— begin —

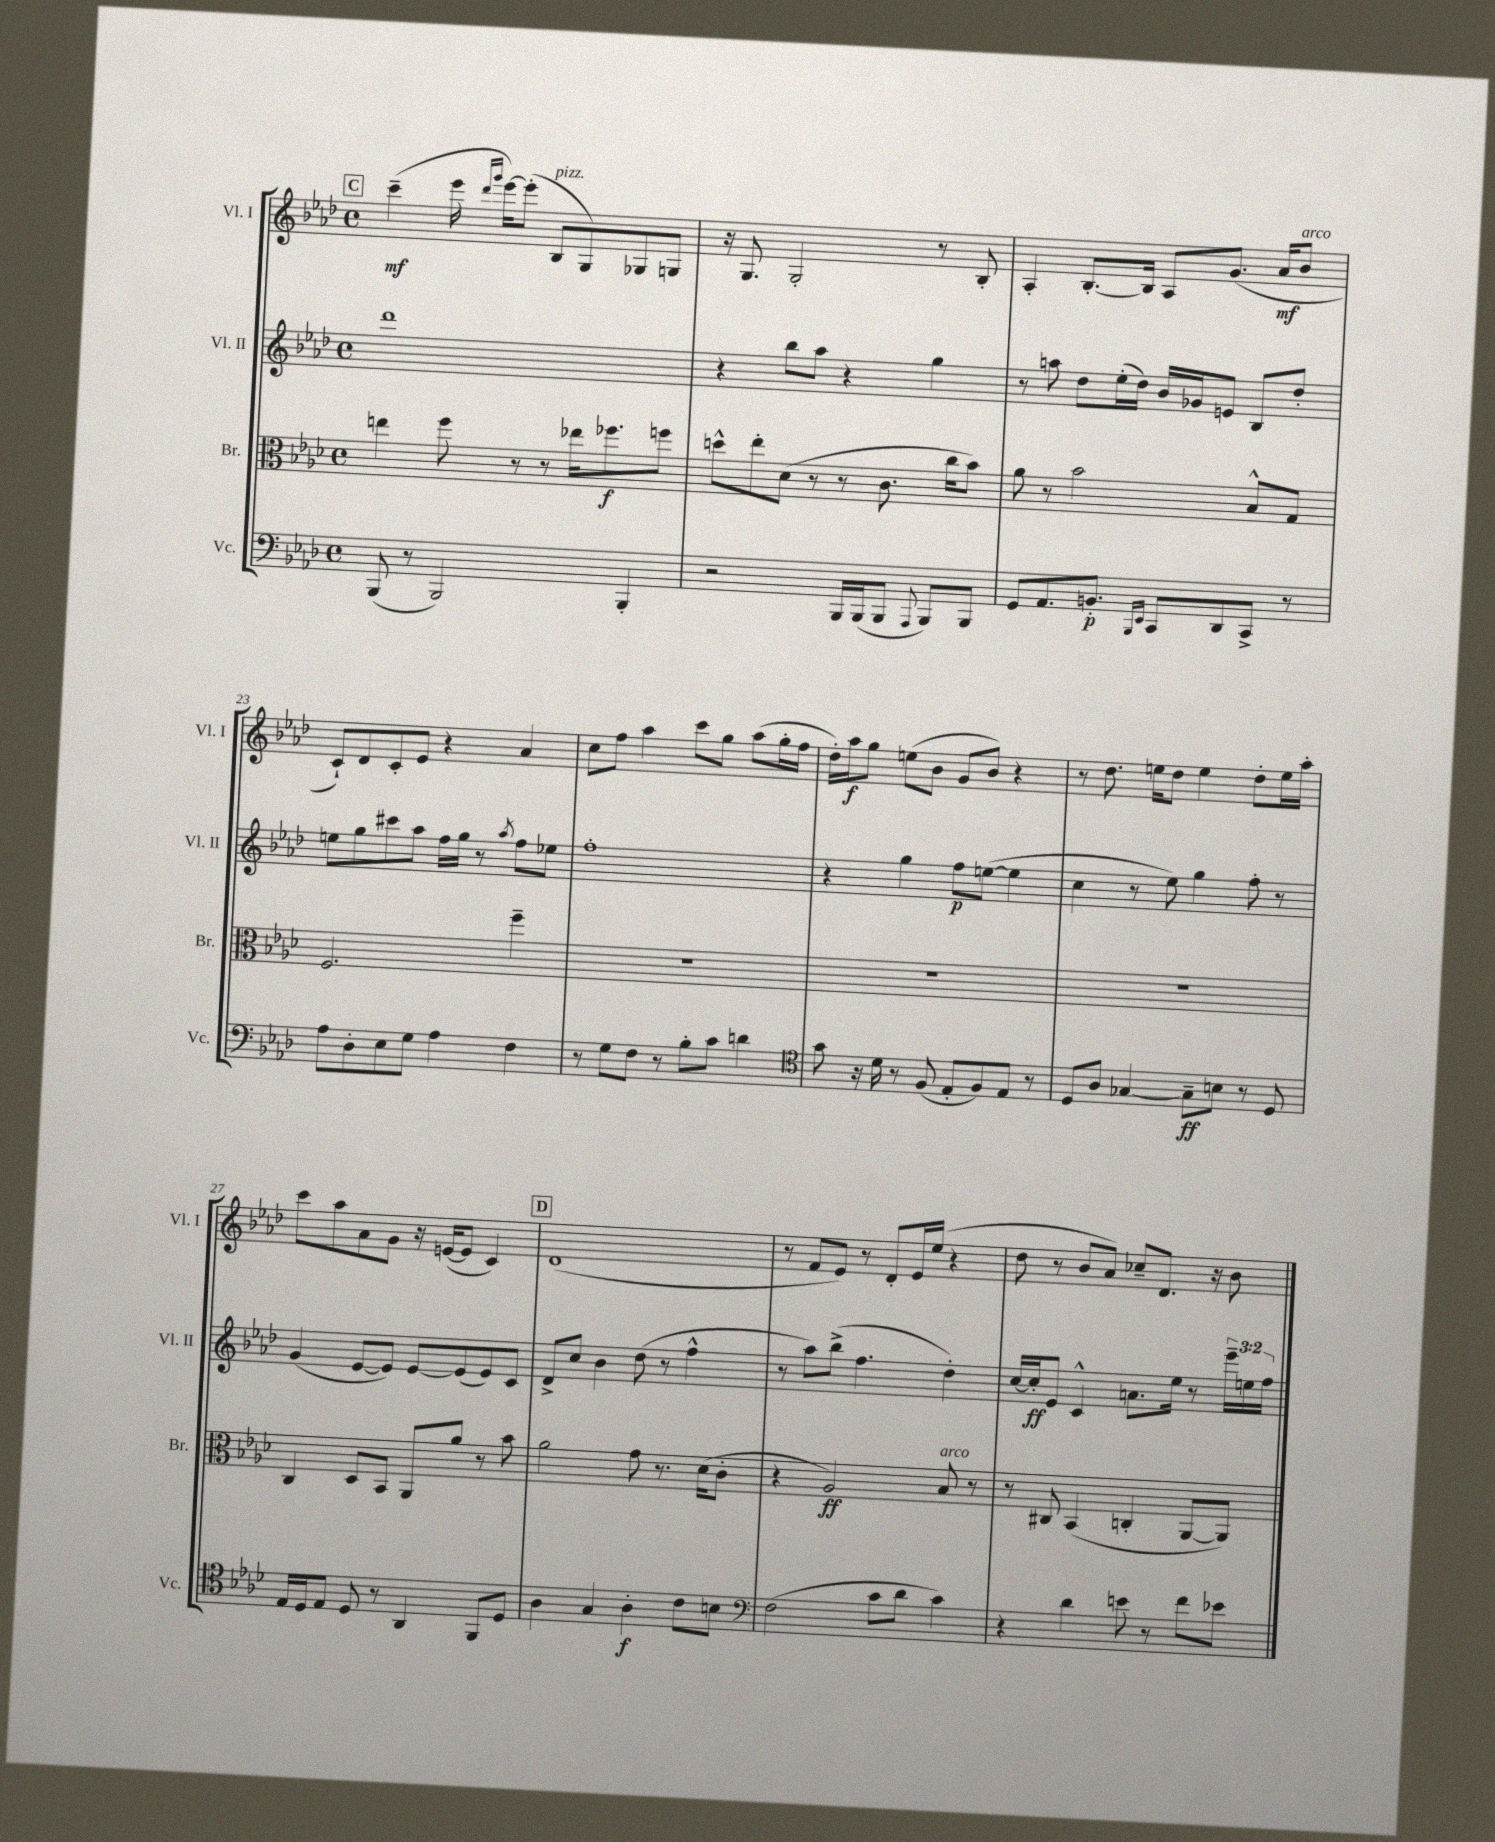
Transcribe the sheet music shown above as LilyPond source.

<<
\new StaffGroup <<
\new Staff = "s0" \with { instrumentName = "Vl. I" shortInstrumentName = "Vl. I" } {
    \clef treble \key aes \major \defaultTimeSignature \time 4/4
    \mark \markup { \box "C" } c'''4--\mf( ees'''16 \grace { des'''16 g'''16 } ees'''16~) ees'''8-.( bes8^\markup { \italic "pizz." } g8) ges8 g8 |
    r16 g8. g2-. r8 bes8-. |
    aes4-. bes8.~-. bes16 aes8 g'8.( aes'16\mf bes'8^\markup { \italic "arco" } |
    c'8-!) des'8 c'8-. ees'8 r4 aes'4 |
    c''8 f''8 aes''4 c'''8 g''8 aes''8( g''16-. f''16 |
    des''16-.) aes''16\f g''8 e''8( bes'8 g'8 bes'8) r4 |
    r8 des''8. e''16 des''8 e''4 des''8-. e''16 aes''16-. |
    c'''8 aes''8 aes'8 g'8 r16 e'16~( e'8 c'4) |
    \mark \markup { \box "D" } des'1( |
    r8 f'8 ees'8) r8 des'8-. ees'16 ees''16( r4 |
    des''8 r8 bes'8 aes'8) ces''8-- des'8. r16 bes'8 \bar "|." |
}
\new Staff = "s1" \with { instrumentName = "Vl. II" shortInstrumentName = "Vl. II" } {
    \clef treble \key aes \major \defaultTimeSignature \time 4/4 \override Staff.TupletNumber.text = #tuplet-number::calc-fraction-text
    \mark \markup { \box "C" } des'''1 |
    r4 bes''8 aes''8 r4 g''4 |
    r8 a''8 des''8 ees''16-.( des''16) bes'16 ges'16 e'8 bes8 des''8-. |
    e''8 g''8 cis'''8 aes''8 f''16 g''16 r8 \acciaccatura { aes''8 } f''8 ees''8 |
    f''1-. |
    r4 g''4 f''8\p e''8~( e''4 |
    c''4 r8 ees''8) g''4 f''8-. r8 |
    g'4( ees'8~ ees'8) ees'8~ ees'8( ees'8) c'8 |
    \mark \markup { \box "D" } des'8-> c''8 bes'4 des''8( r8 f''4-^ |
    r8 aes''8) bes''8->( f''4. des''4-.) |
    c''16~ c''16-.\ff ees'8 c'4-^ a'8. ees''16 r8 \tuplet 3/2 { ees'''16-- e''16 f''16 } \bar "|." |
}
\new Staff = "s2" \with { instrumentName = "Br." shortInstrumentName = "Br." } {
    \clef alto \key aes \major \defaultTimeSignature \time 4/4
    \mark \markup { \box "C" } e''4 f''8 r8 r8 ees''16 fes''8.\f f''8 |
    d''8-^ ees''8-. des'8( r8 r8 c'8. c''16 bes'8) |
    aes'8 r8 bes'2 bes8-^ g8 |
    f2. f''4-- |
    R1 |
    R1 |
    R1 |
    c4 des8 bes,8 aes,8 aes'8 r8 bes'8 |
    \mark \markup { \box "D" } aes'2 g'8 r8. des'16( c'8-. |
    r4 aes2\ff) bes8^\markup { \italic "arco" } r8 |
    r8 cis8 bes,4( c4-. aes,8~ aes,8) \bar "|." |
}
\new Staff = "s3" \with { instrumentName = "Vc." shortInstrumentName = "Vc." } {
    \clef bass \key aes \major \defaultTimeSignature \time 4/4
    \mark \markup { \box "C" } bes,,8( r8 bes,,2) bes,,4-. |
    r2 bes,,16 bes,,16( bes,,8 \appoggiatura { aes,,8 } bes,,8) bes,,8 |
    g,8 aes,8. b,8.-.\p \grace { bes,,16 ees,16 } c,8 des,8 c,8-> r8 |
    aes8 des8-. ees8 g8 aes4 f4 |
    r8 g8 f8 r8 bes8-. c'8 d'4 |
    \clef tenor g'8 r16 des'16 r8 f8( ees8-. f8) ees8 r8 |
    des8 aes8 ges4~ ges8--\ff b8 r8 des8 |
    ees16 des16 ees8 des8 r8 aes,4 f,8 des8 |
    \mark \markup { \box "D" } aes4 g4 aes4-.\f c'8 b8 |
    \clef bass f2( c'8 des'8 c'4) |
    r4 des'4 e'8 r8 f'8 ees'8 \bar "|." |
}
>>
>>
\layout { \context { \Score currentBarNumber = #20 } }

— end —

→ **SHORT TASK**
From the rows above, gather every line containing the string "grace", matching its case exactly.

→ **WORKED ANSWER**
    \mark \markup { \box "C" } c'''4--\mf( ees'''16 \grace { des'''16 g'''16 } ees'''16~) ees'''8-.( bes8^\markup { \italic "pizz." } g8) ges8 g8 |
    g,8 aes,8. b,8.-.\p \grace { bes,,16 ees,16 } c,8 des,8 c,8-> r8 |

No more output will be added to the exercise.